* _DIRECTIONS_
When you restate the records, do so word for word and omit any picture they contain.
== DATA FOR THE TASK ==
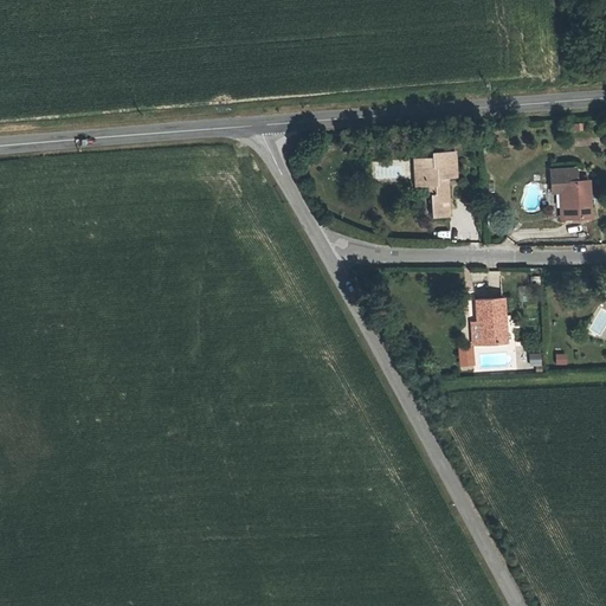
[(423,174),(418,174),(419,187),(431,186),(433,218),(451,217),(449,178),(458,176),(457,152),(434,153),(434,158),(421,158),(423,174)]
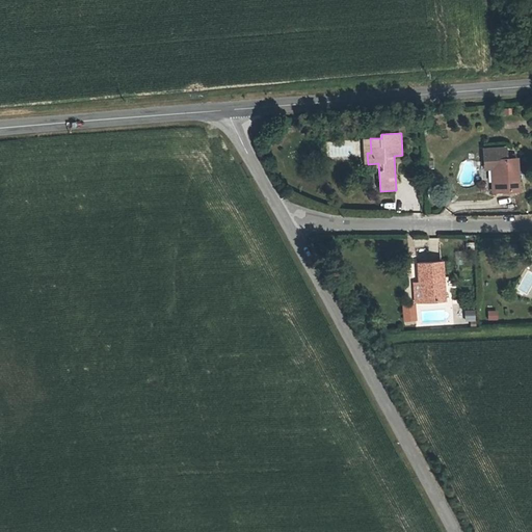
[(521,159),(517,159),(510,160),(510,156),(509,149),(487,150),(488,161),(494,160),(498,160),(500,193),(523,192),(521,159)]
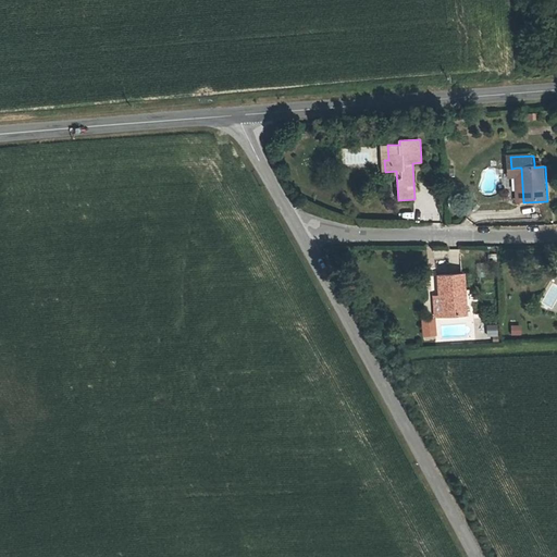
[(441,301),(443,321),(463,320),(461,281),(436,282),(437,302),(441,301)]
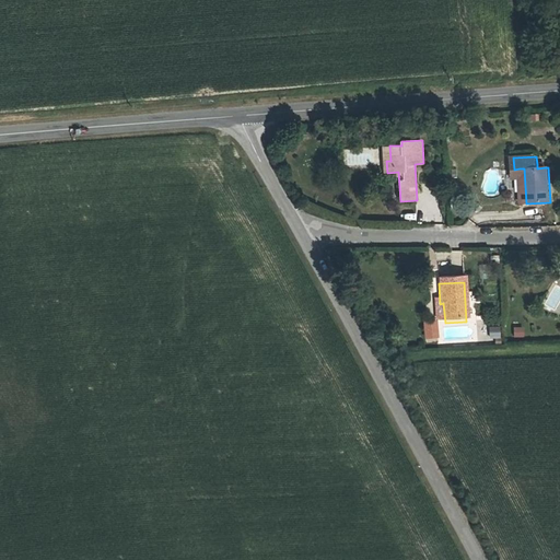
[(489,338),(500,338),(501,326),(489,326),(489,338)]
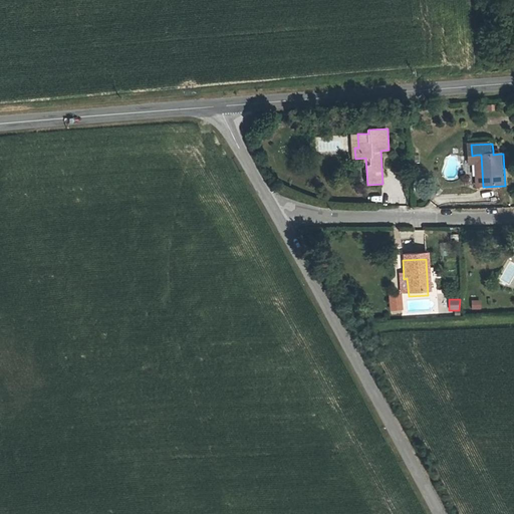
[(472,308),(481,308),(481,299),(472,299),(472,308)]
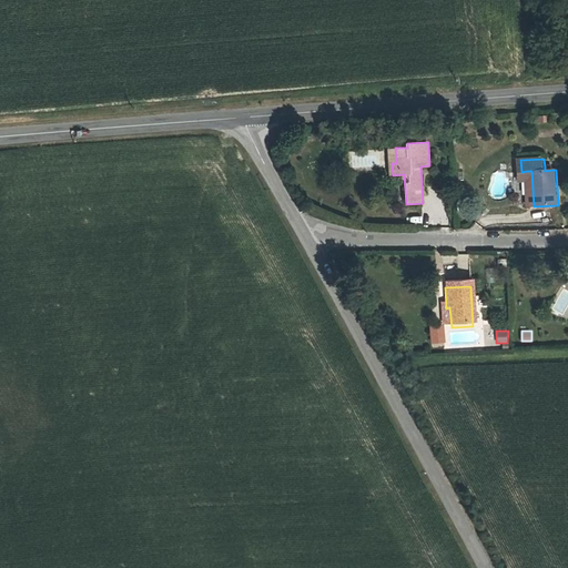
All buildings are outlined.
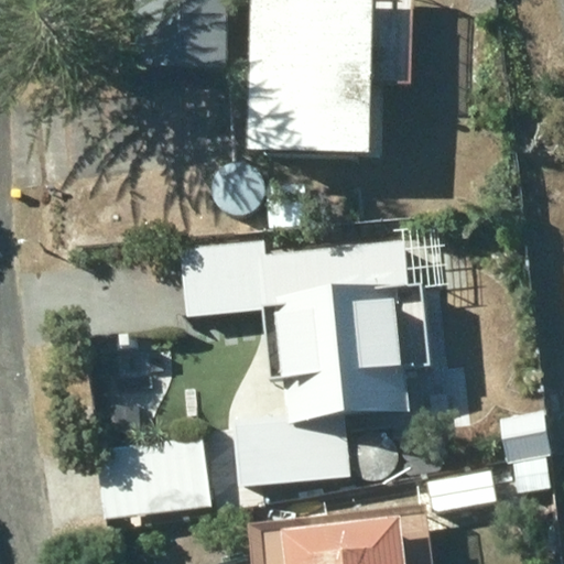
[(226,0),(131,0),(130,67),(225,69),(226,0)]
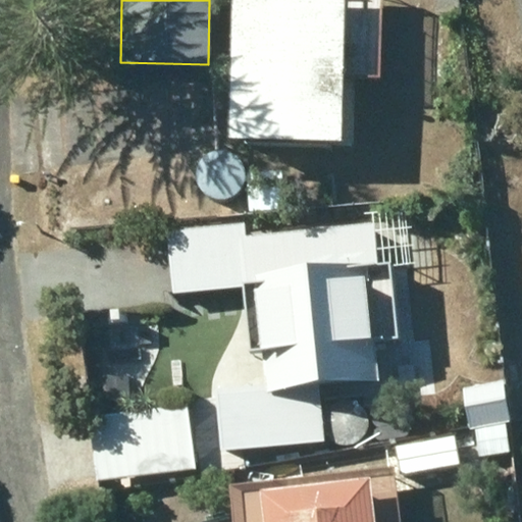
[(230,0),(227,146),(342,148),(344,0),(230,0)]
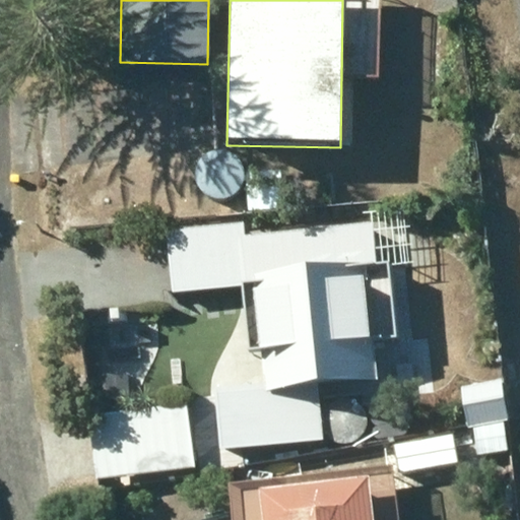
[(263,386),(212,392),(219,451),(321,440),(316,388),(374,382),(370,345),(395,342),(388,267),(376,268),(374,246),(358,248),(354,225),(243,238),(241,222),(166,231),(173,295),(240,287),(247,359),(260,356),(263,386)]
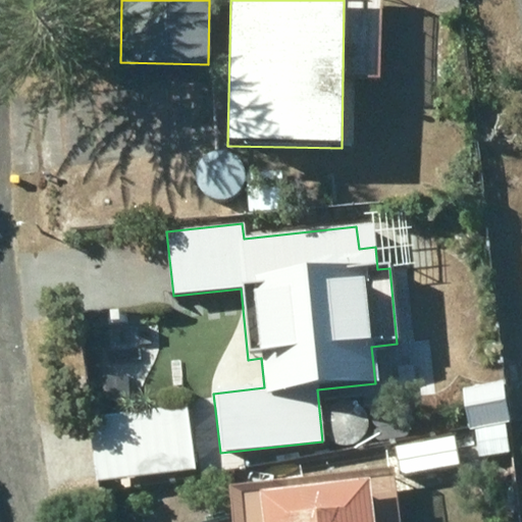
[(504,420),(510,419),(505,381),(462,387),(467,425),(473,424),(478,457),(485,456),(487,474),(511,471),(504,420)]
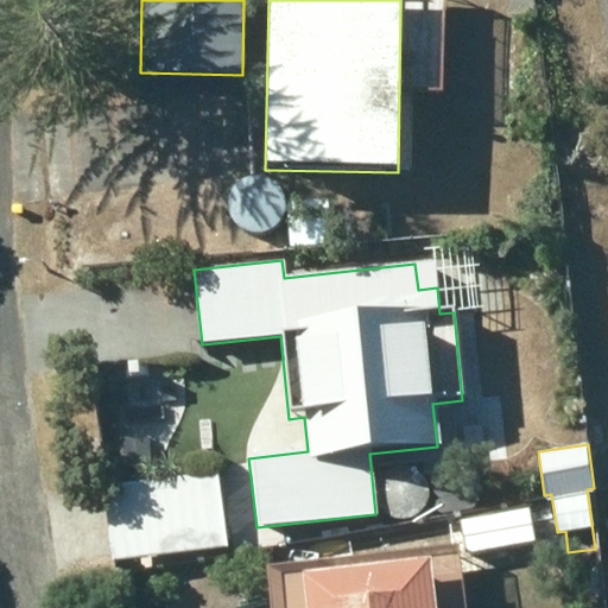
[(216,474),(102,487),(111,561),(225,548),(216,474)]
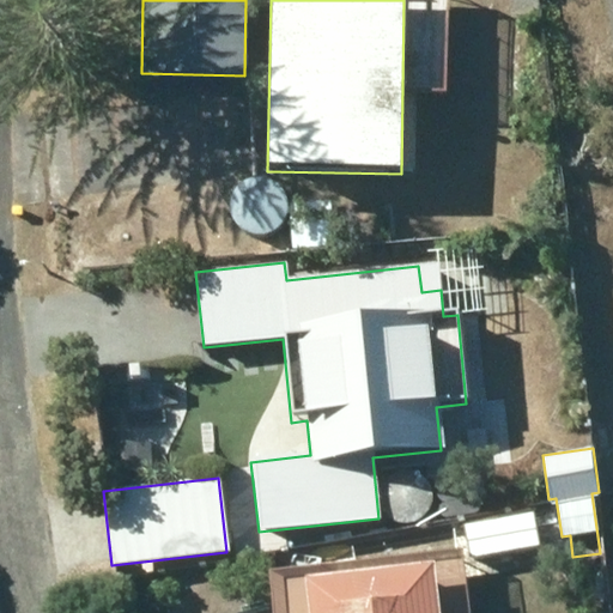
[(529,511),(462,523),(469,558),(535,546),(529,511)]
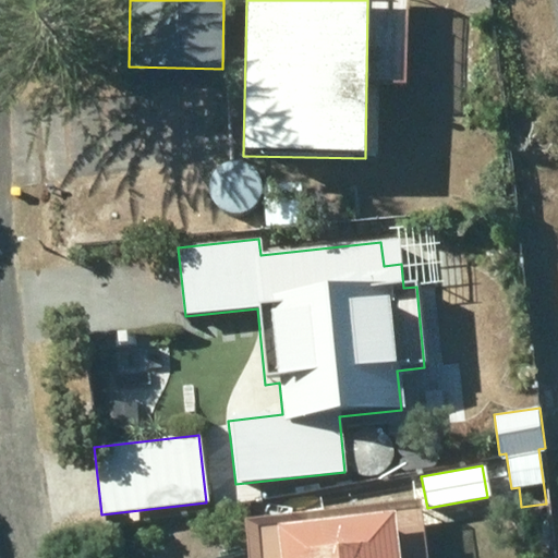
[(427,557),(421,502),(243,523),(247,557),(427,557)]
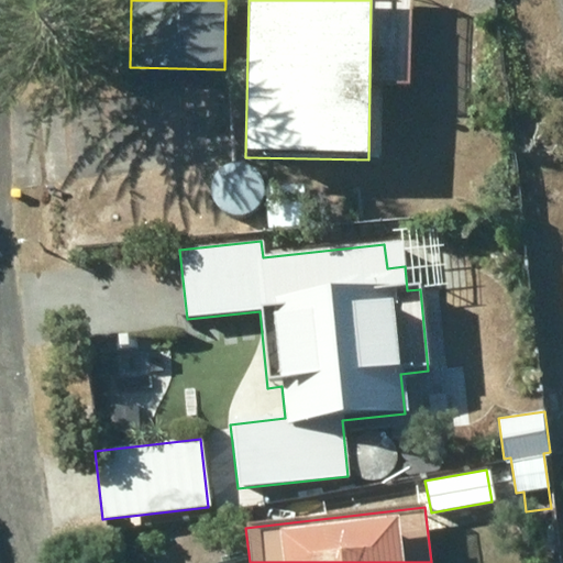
All buildings are outlined.
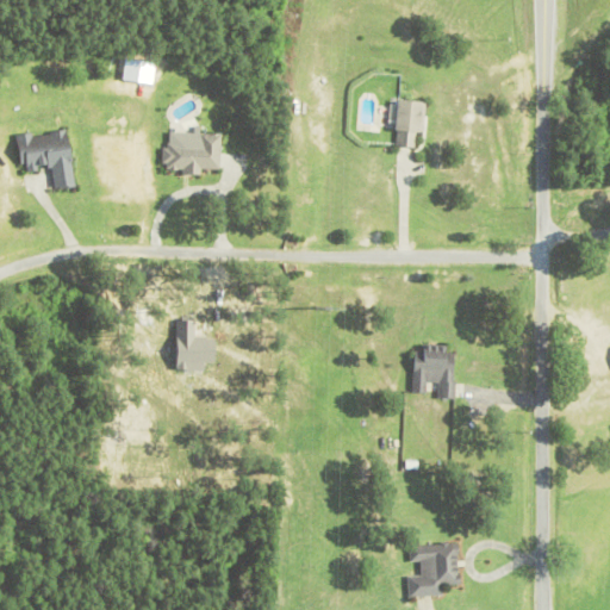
[(394,148),(416,149),(417,134),(423,135),(425,103),(398,101),(394,148)]
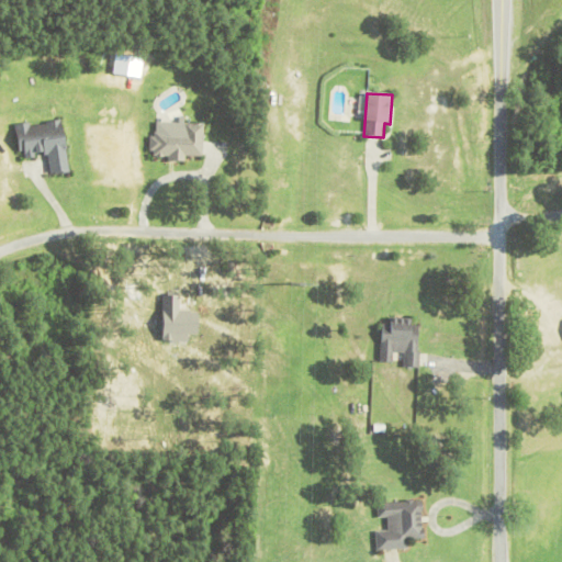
[(68,172),(62,120),(15,125),(19,157),(45,154),(47,175),(68,172)]
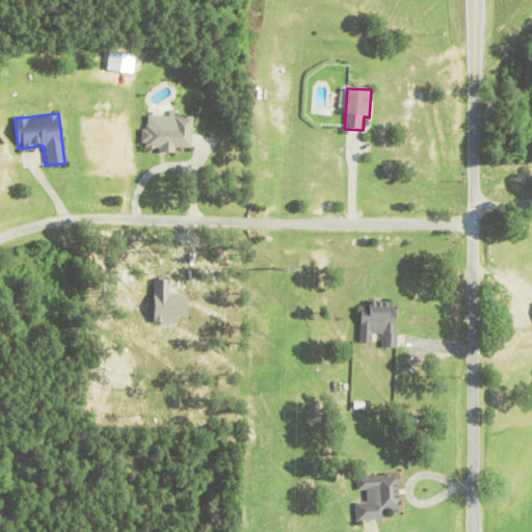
[(192,118),(142,118),(142,150),(192,150),(192,118)]
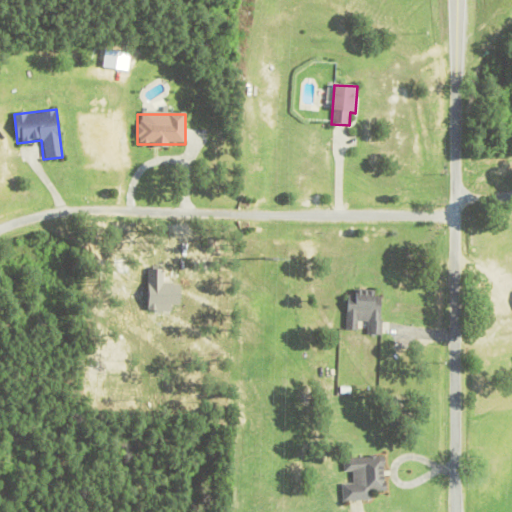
[(346,330),(357,331),(358,321),(368,321),(368,334),(380,335),(382,294),(347,292),(346,330)]
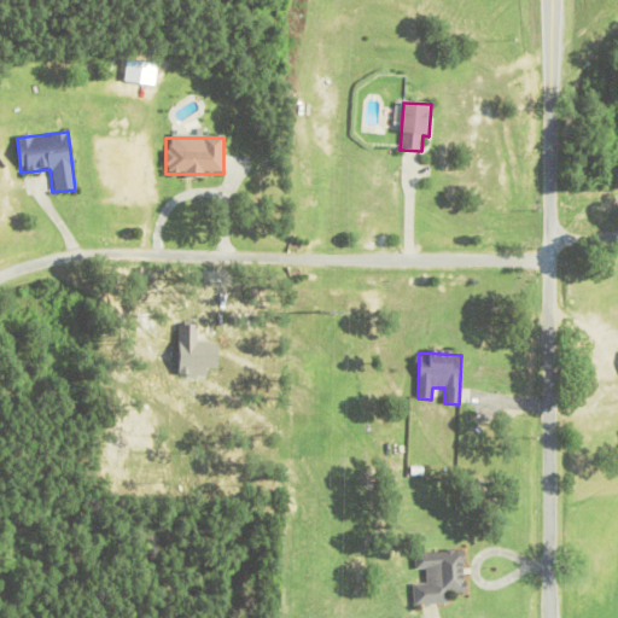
[(465,593),(464,551),(414,553),(415,571),(424,571),(424,583),(413,584),(414,605),(449,604),(449,594),(465,593)]
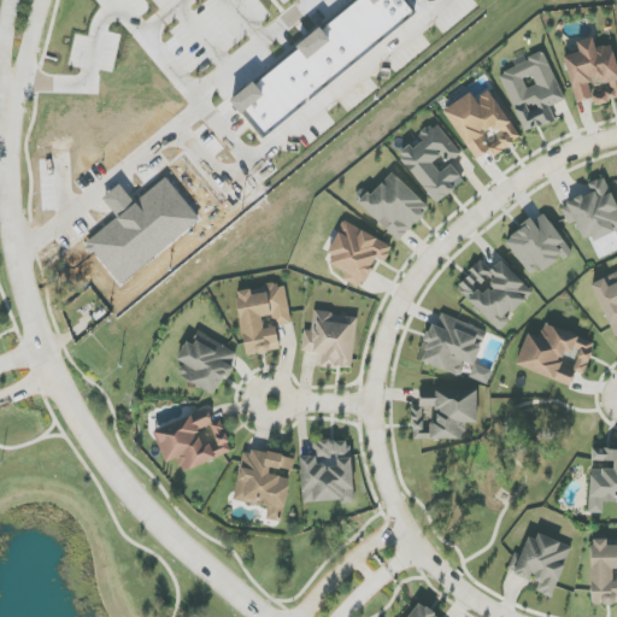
[(418,18),(405,0),(360,0),(233,98),(262,137),(418,18)]
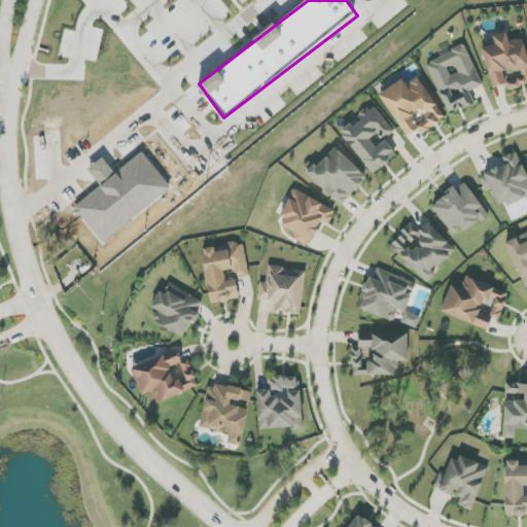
[(481,48),(492,89),(506,84),(508,90),(526,84),(526,56),(522,38),(508,42),(506,32),(493,36),(495,45),(481,48)]
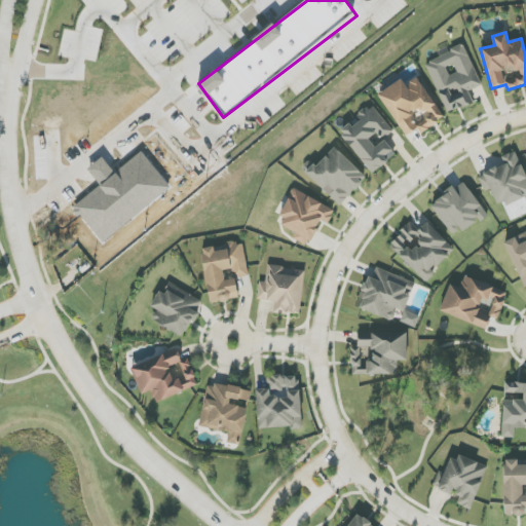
[(425,62),(447,114),(474,103),(468,91),(482,86),(464,45),(425,62)]
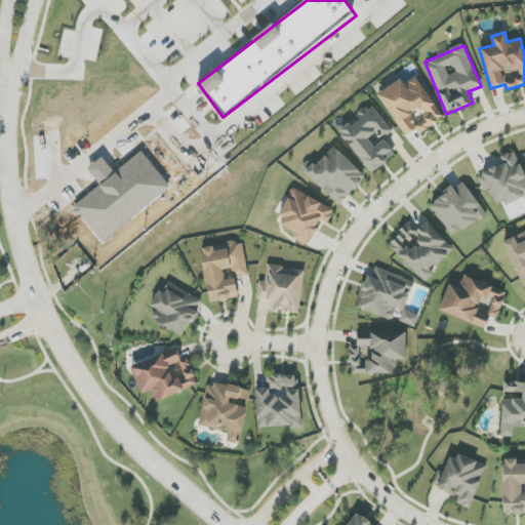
[(404,136),(416,128),(419,133),(443,119),(416,75),(403,83),(401,80),(377,94),(404,136)]
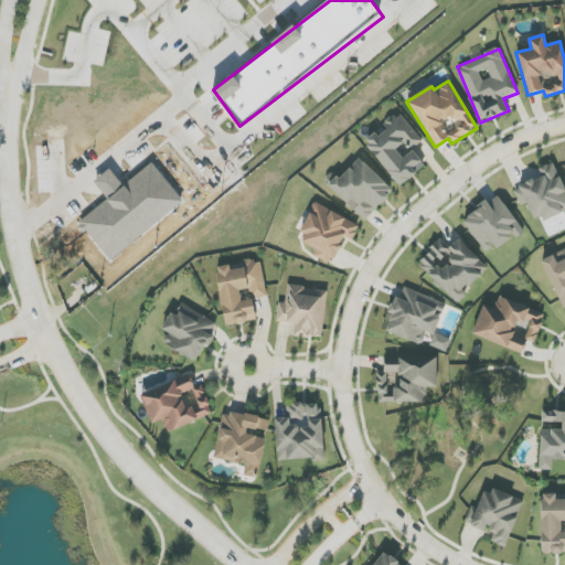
[(400,187),(426,167),(414,150),(403,159),(396,150),(406,142),(412,150),(423,141),(401,114),(364,141),(400,187)]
===
* _FINISHED TASK_
[(423,174),(418,174),(419,187),(431,186),(433,218),(451,217),(449,178),(458,176),(457,152),(434,153),(434,158),(421,158),(423,174)]
[(521,159),(517,159),(510,160),(510,156),(509,149),(487,150),(488,161),(494,160),(498,160),(500,193),(523,192),(521,159)]
[(441,301),(443,321),(463,320),(461,281),(436,282),(437,302),(441,301)]
[(489,338),(500,338),(501,326),(489,326),(489,338)]
[(472,308),(481,308),(481,299),(472,299),(472,308)]
All buildings are outlined.
[(226,0),(131,0),(130,67),(225,69),(226,0)]
[(230,0),(227,146),(342,148),(344,0),(230,0)]
[(263,386),(212,392),(219,451),(321,440),(316,388),(374,382),(370,345),(395,342),(388,267),(376,268),(374,246),(358,248),(354,225),(243,238),(241,222),(166,231),(173,295),(240,287),(247,359),(260,356),(263,386)]
[(504,420),(510,419),(505,381),(462,387),(467,425),(473,424),(478,457),(485,456),(487,474),(511,471),(504,420)]
[(216,474),(102,487),(111,561),(225,548),(216,474)]
[(529,511),(462,523),(469,558),(535,546),(529,511)]
[(427,557),(421,502),(243,523),(247,557),(427,557)]
All buildings are outlined.
[(394,148),(416,149),(417,134),(423,135),(425,103),(398,101),(394,148)]
[(68,172),(62,120),(15,125),(19,157),(45,154),(47,175),(68,172)]
[(192,118),(142,118),(142,150),(192,150),(192,118)]
[(346,330),(357,331),(358,321),(368,321),(368,334),(380,335),(382,294),(347,292),(346,330)]
[(465,593),(464,551),(414,553),(415,571),(424,571),(424,583),(413,584),(414,605),(449,604),(449,594),(465,593)]
[(418,18),(405,0),(360,0),(233,98),(262,137),(418,18)]
[(481,48),(492,89),(506,84),(508,90),(526,84),(526,56),(522,38),(508,42),(506,32),(493,36),(495,45),(481,48)]
[(425,62),(447,114),(474,103),(468,91),(482,86),(464,45),(425,62)]
[(404,136),(416,128),(419,133),(443,119),(416,75),(403,83),(401,80),(377,94),(404,136)]
[(400,187),(426,167),(414,150),(403,159),(396,150),(406,142),(412,150),(423,141),(401,114),(364,141),(400,187)]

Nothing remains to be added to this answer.